- _Work to complete_
A single number is required: how many lines below include the string "minus".

- _Records for this exercise_
+ + +
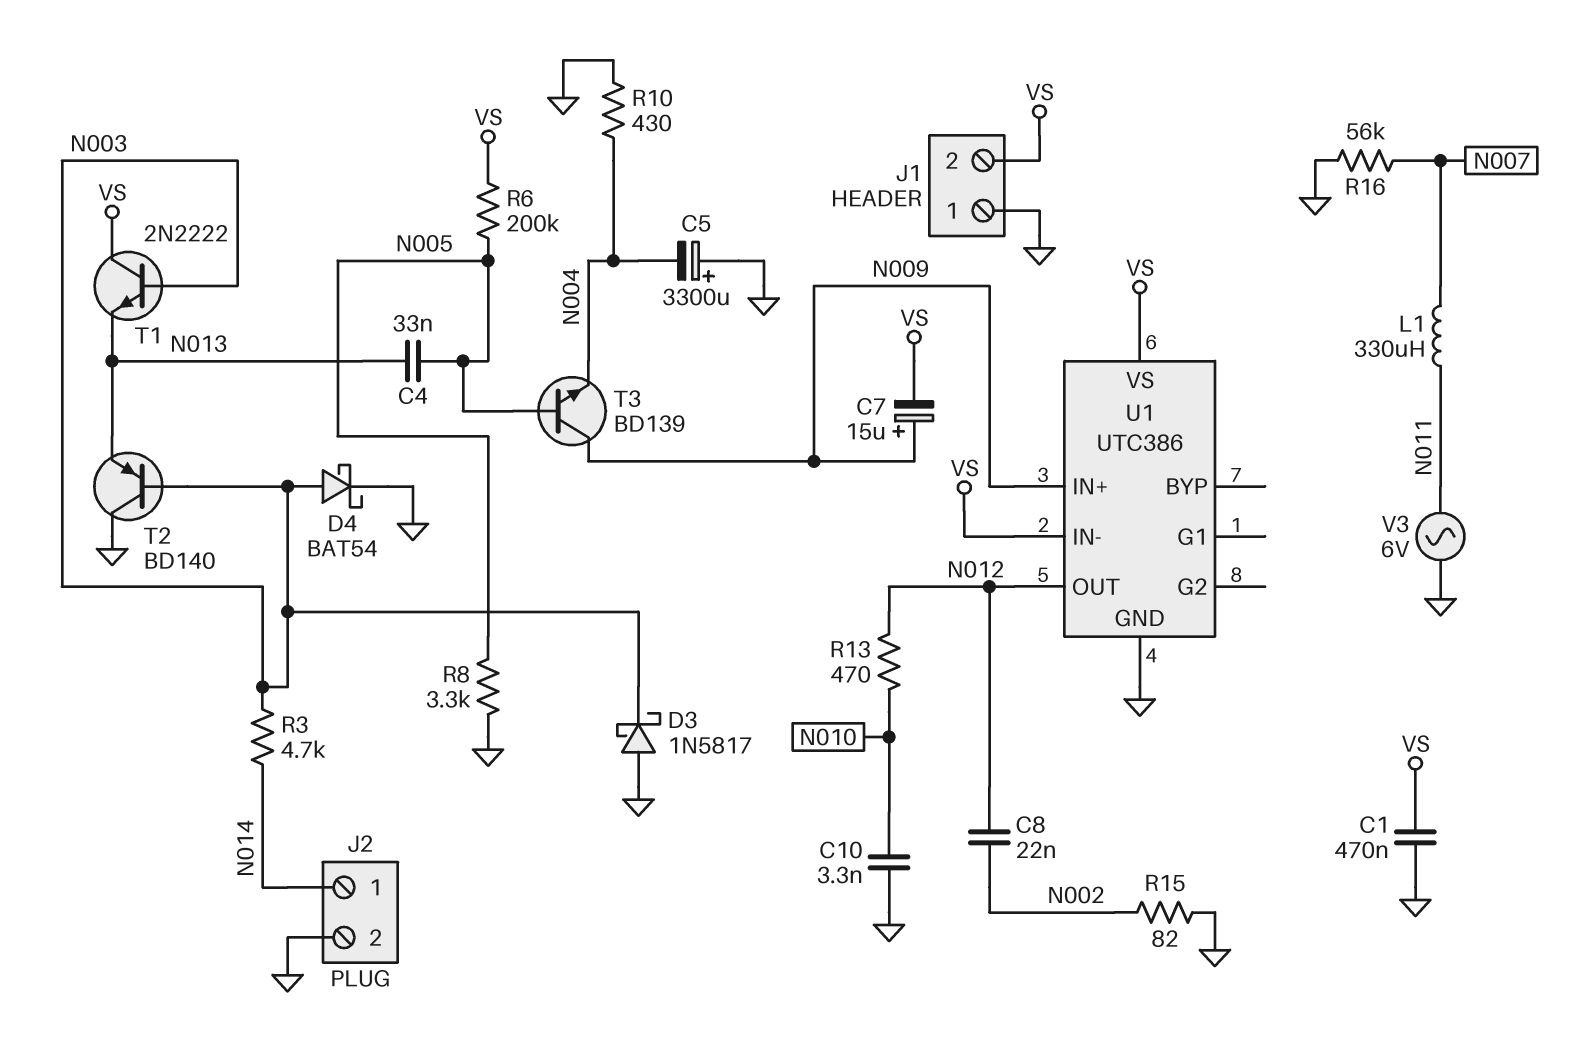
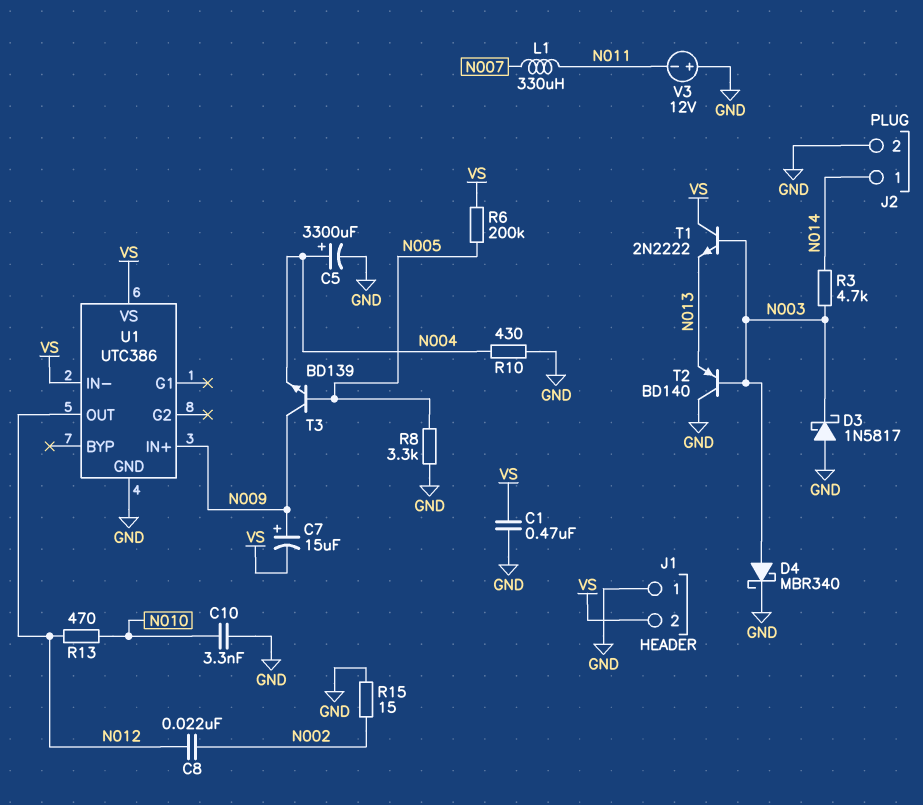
C4: 33nF (N005, N013) -> none
C5: 3300uF (plus GND, minus N004) -> 3300uF (plus N004, minus GND)
D4: schottky BAT54 (A N003, K GND) -> schottky MBR340 (A N003, K GND)
R15: 82 (GND, N002) -> 15 (GND, N002)
R16: 56k (GND, N007) -> none
V3: AC 6V (GND, N011) -> 12V (plus GND, minus N011)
+ + +
- _Completed exercise_
2